[begin EXERCISE INPUTS]
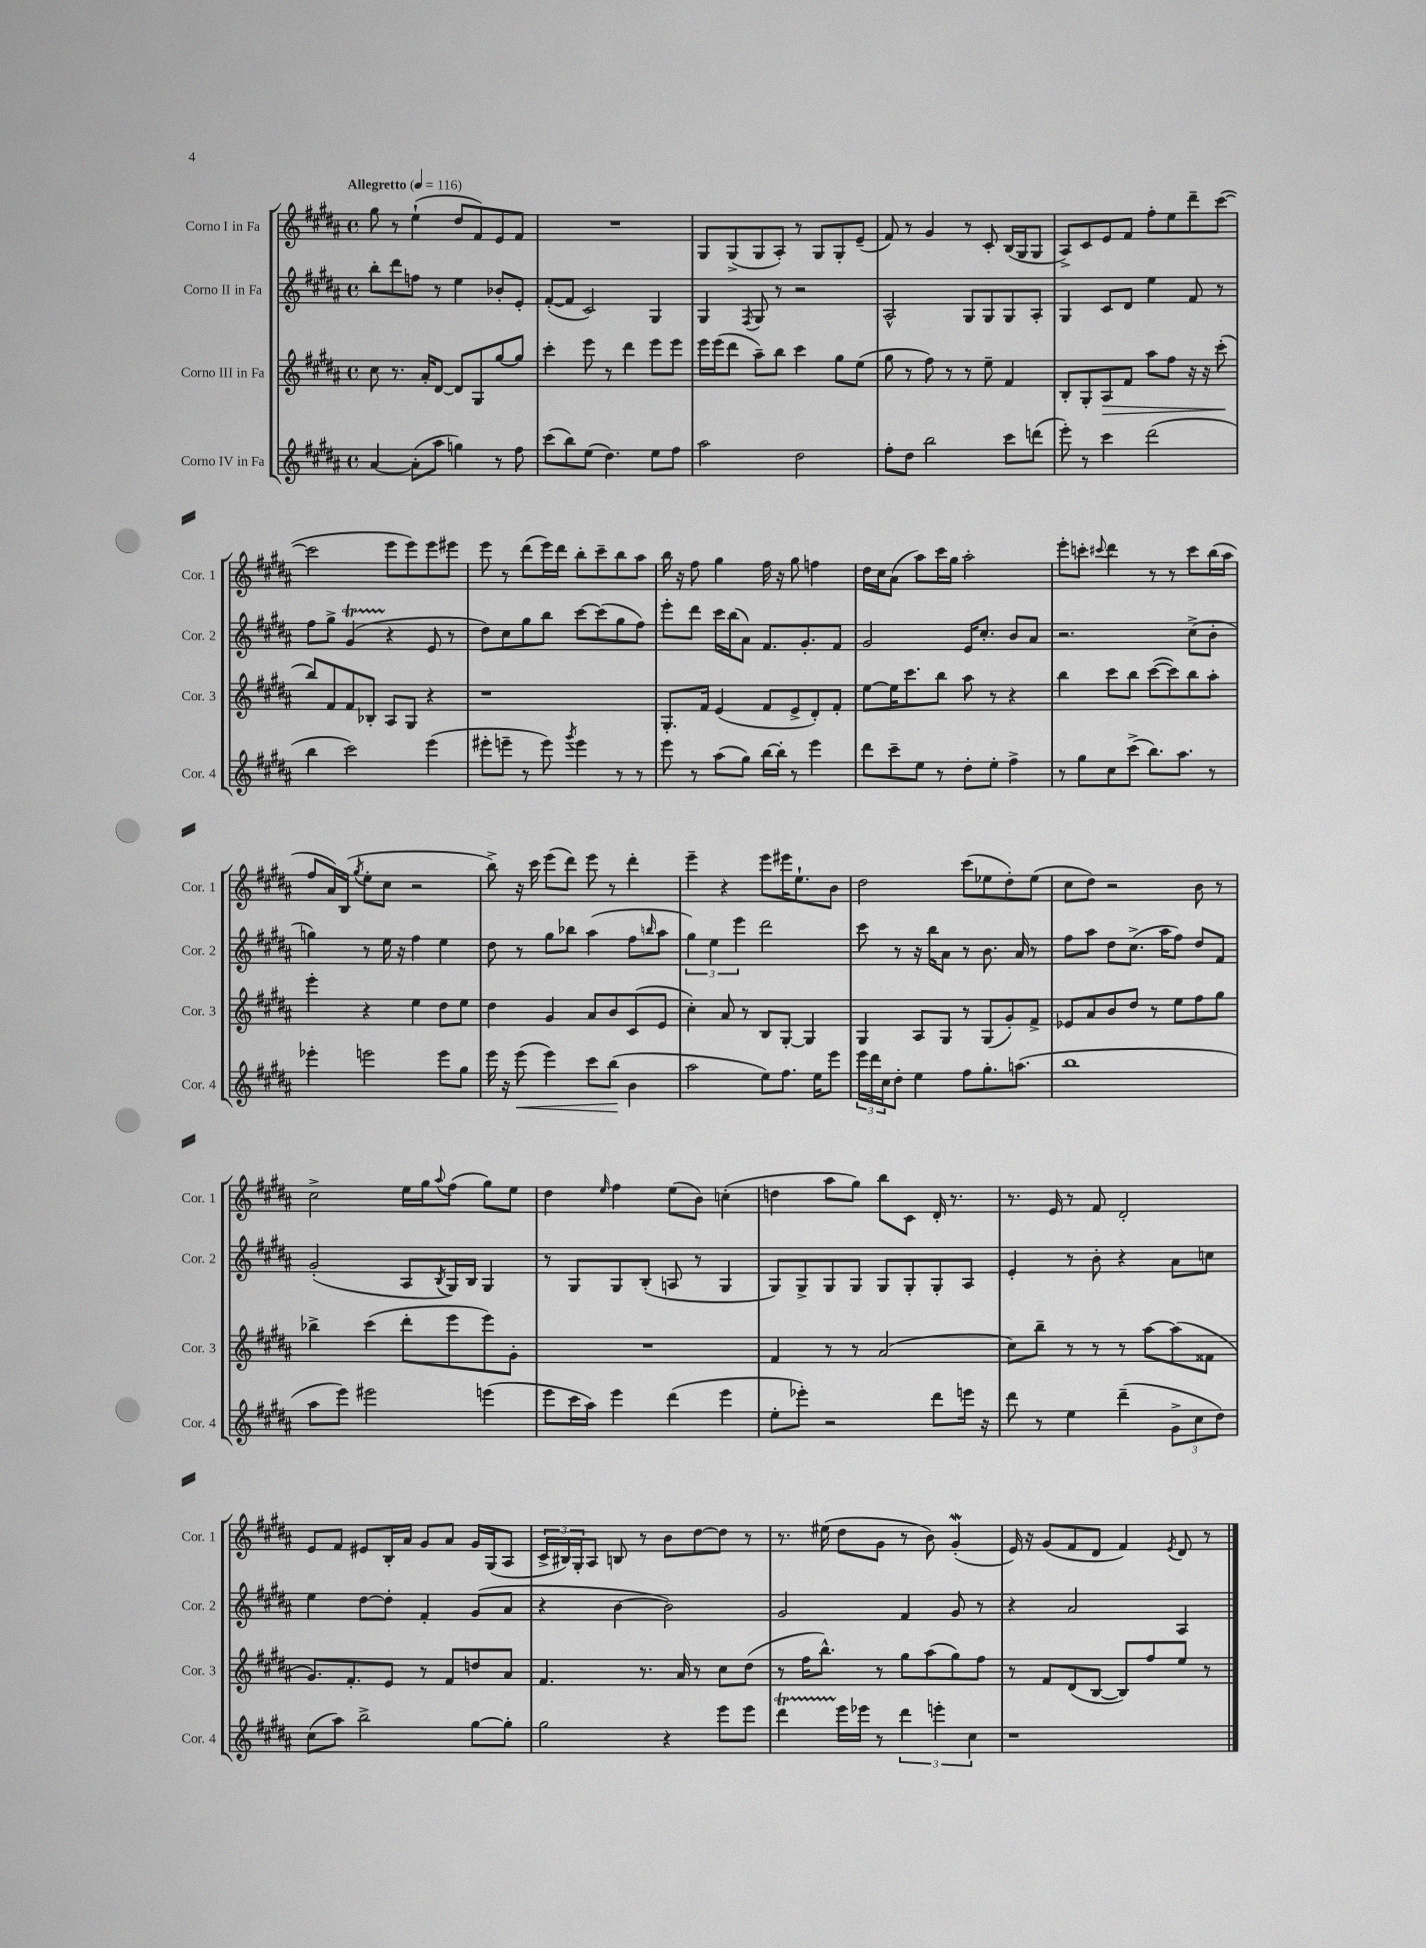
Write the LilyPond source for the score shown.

<<
\new StaffGroup <<
\new Staff = "s0" \with { instrumentName = "Corno I in Fa" shortInstrumentName = "Cor. 1" } {
    \clef treble \key b \major \defaultTimeSignature \time 4/4 \tempo "Allegretto" 4 = 116
    gis''8 r8 e''4-!( dis''8 fis'8) e'8 fis'8 |
    R1 |
    gis8 gis8->( gis8 ais8-.) r8 gis8 gis8-. e'8--( |
    fis'8) r8 gis'4 r8 cis'8-. b16( gis16 gis8 |
    ais8->) cis'8 e'8 fis'8 fis''8-. e''8 dis'''8-- cis'''8~( |
    cis'''2 e'''8 e'''8) e'''8 eis'''8 |
    e'''8 r8 dis'''8( e'''16) dis'''16 b''8-. cis'''8-- b''8 ais''8 |
    b''16 r16 fis''8 gis''4 fis''16 r16 gis''8 f''4 |
    dis''16 cis''16 ais'8( ais''8) cis'''16 gis''16 ais''2-. |
    e'''8-. c'''8-. \appoggiatura { cis'''8 } dis'''4 r8 r8 cis'''8 b''16( ais''16 |
    fis''8 ais'16) b16( \acciaccatura { gis''8 } e''8-. cis''8 r2 |
    b''8->) r16 cis'''16 e'''8( dis'''8) e'''8 r8 dis'''4-. |
    e'''4-- r4 e'''8 eis'''16 e''8.-! b'8 |
    dis''2 cis'''8( ees''8 dis''8-.) ees''8( |
    cis''8 dis''8) r2 b'8 r8 |
    cis''2-> e''16 gis''16 \appoggiatura { ais''8 } fis''8( gis''8) e''8 |
    dis''4 \grace { e''16 } fis''4 e''8( b'8) c''4-.( |
    d''4 ais''8 gis''8) b''8 cis'8 dis'16-. r8. |
    r8. e'16 r8 fis'8 dis'2-. |
    e'8 fis'8 eis'8 b16-. ais'16 gis'8 ais'8 gis'16 gis16( ais8 |
    \tuplet 3/2 { cis'16-> bis16) gis16-. } ais8 b8 r8 b'8 dis''8~ dis''8 r8 |
    r8. eis''16( dis''8 gis'8 r8 b'8) gis'4-.\mordent( |
    e'16) r16 gis'8( fis'8 dis'8 fis'4) \acciaccatura { e'8 } dis'8 r8 \bar "|." |
}
\new Staff = "s1" \with { instrumentName = "Corno II in Fa" shortInstrumentName = "Cor. 2" } {
    \clef treble \key b \major \defaultTimeSignature \time 4/4
    b''8-. dis'''8 f''8 r8 e''4 bes'8-. e'8-. |
    fis'8~-.( fis'8 cis'2) gis4 |
    gis4 \acciaccatura { fis8 } gis8 r8 r2 |
    ais2-^ gis8 gis8 gis8 ais8-. |
    gis4 cis'8 dis'8 e''4 fis'8 r8 |
    fis''8 gis''8-> gis'4\startTrillSpan( r4\stopTrillSpan e'8 r8 |
    dis''8) cis''8 gis''8 b''8 cis'''8~ cis'''8( gis''8 fis''8) |
    e'''8-. dis'''8 cis'''16 b''16( ais'8) fis'8. gis'8.-. fis'8 |
    gis'2 e'16 cis''8.-. b'8 ais'8 |
    r2. cis''8->( b'8-. |
    g''4) r8 e''16 r16 fis''4 e''4 |
    dis''8 r8 gis''8 bes''8 ais''4( fis''8 \grace { b''16 } ais''8 |
    \tuplet 3/2 { gis''4) e''4 e'''4 } dis'''2 |
    cis'''8 r8 r16 b''16 ais'8 r8 b'8. ais'16 r8 |
    fis''8 ais''8 dis''8 cis''8.->( ais''16 fis''8) dis''8 fis'8 |
    gis'2-.( ais8 \acciaccatura { b8 } gis16) b16 gis4 |
    r8 gis8 gis8 b8-.( a8 r8 gis4 |
    gis8) gis8-> gis8 gis8 gis8 gis8-. gis8-. ais8 |
    e'4-. r8 b'8-. r4 ais'8 c''8 |
    e''4 dis''8~ dis''8-. fis'4-. gis'8( ais'8 |
    r4 b'4~ b'2) |
    gis'2 fis'4 gis'8 r8 |
    r4 ais'2 ais4 \bar "|." |
}
\new Staff = "s2" \with { instrumentName = "Corno III in Fa" shortInstrumentName = "Cor. 3" } {
    \clef treble \key b \major \defaultTimeSignature \time 4/4
    cis''8 r8. ais'16-. dis'8~ dis'8 gis8 gis''8~ gis''8 |
    cis'''4-. e'''8 r8 dis'''4 e'''8 e'''8 |
    e'''16 e'''16( dis'''8 ais''8--) b''8 cis'''4 gis''8 e''8( |
    gis''8 r8 fis''8) r8 r8 e''8-- fis'4 |
    b8-. gis8-. ais8\> fis'8 ais''8 fis''8 r16 r16 cis'''8-.\!( |
    b''8) fis'8 fis'8 bes8-. ais8 gis8 r4 |
    r1 |
    gis8.-. fis'16 e'4( fis'8 e'8-> dis'8-.) fis'8-. |
    e''8~ e''16 cis'''8. b''8 ais''8 r8 r4 |
    b''4 cis'''8 b''8 cis'''8~( cis'''8) b''8 ais''8-. |
    e'''4-. r4 e''4 dis''8 e''8 |
    dis''4 gis'4 ais'8 b'8 cis'8( e'8 |
    cis''4-.) ais'8 r8 b8 gis8~-. gis4 |
    gis4 ais8 gis8 r8 gis8( gis'8-.) fis'8-> |
    ees'8 ais'8 b'8 dis''8 r8 e''8 fis''8 gis''8 |
    bes''4-> cis'''4( dis'''8-. e'''8 e'''8) gis'8-. |
    R1 |
    fis'4 r8 r8 ais'2( |
    cis''8) b''8-- r8 r8 r8 ais''8~ ais''8( fisis'8 |
    gis'8.) fis'8.-. e'8 r8 fis'8 d''8 ais'8 |
    fis'4. r8. ais'16 r8 cis''8 dis''8( |
    r8 fis''16 b''8.-^) r8 gis''8 ais''8( gis''8) fis''8 |
    r8 fis'8 dis'8( b8~ b8) fis''8 e''8 r8 \bar "|." |
}
\new Staff = "s3" \with { instrumentName = "Corno IV in Fa" shortInstrumentName = "Cor. 4" } {
    \clef treble \key b \major \defaultTimeSignature \time 4/4
    ais'4~ ais'8-.( ais''8 g''4) r8 fis''8 |
    cis'''8( b''8) e''8( dis''4.) e''8 fis''8 |
    ais''2 dis''2 |
    fis''8-. dis''8 b''2 cis'''8 d'''8( |
    e'''8-.) r8 cis'''4 dis'''2( |
    b''4 cis'''2) e'''4( |
    eis'''8-. e'''8-- r8 e'''8) \acciaccatura { gis'''8 } e'''4 r8 r8 |
    e'''8 r8 ais''8( gis''8) b''16~ b''16-. r8 e'''4 |
    dis'''8 cis'''8-- e''8 r8 dis''8-. e''8-. fis''4-> |
    r8 gis''8 cis''8 cis'''8->( b''8.) ais''8. r8 |
    ees'''4-. e'''2 e'''8 gis''8 |
    e'''16 r16 e'''8\<( e'''4) cis'''8 b''8\!( b'4 |
    ais''2 e''8) fis''8. e''16 e'''8 |
    \tuplet 3/2 { e'''16 dis'''16 cis''16 } dis''8-. e''4 fis''8 gis''8.-. a''8.( |
    b''1 |
    ais''8 e'''8) eis'''2 e'''4( |
    e'''8 cis'''16 ais''16) e'''4 dis'''4( e'''4 |
    e''8-. ees'''8-.) r2 dis'''8 e'''16 r16 |
    dis'''8 r8 e''4 dis'''4--( \tuplet 3/2 { gis'8-> cis''8 dis''8) } |
    cis''8( ais''8) b''2-> gis''8~ gis''8-. |
    gis''2 r4 e'''8 e'''8 |
    dis'''4\startTrillSpan e'''16\stopTrillSpan ees'''16 r8 \tuplet 3/2 { dis'''4 e'''4-. cis''4 } |
    r1 \bar "|." |
}
>>
>>
\layout { \context { \Score \remove "Bar_number_engraver" } }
[end EXERCISE INPUTS]
→ WHAT IS NEEDED:
In the records above, find every line containing the word "instrumentName" and copy each of those lines in full, matching case exactly.

→ FULL ANSWER:
\new Staff = "s0" \with { instrumentName = "Corno I in Fa" shortInstrumentName = "Cor. 1" } {
\new Staff = "s1" \with { instrumentName = "Corno II in Fa" shortInstrumentName = "Cor. 2" } {
\new Staff = "s2" \with { instrumentName = "Corno III in Fa" shortInstrumentName = "Cor. 3" } {
\new Staff = "s3" \with { instrumentName = "Corno IV in Fa" shortInstrumentName = "Cor. 4" } {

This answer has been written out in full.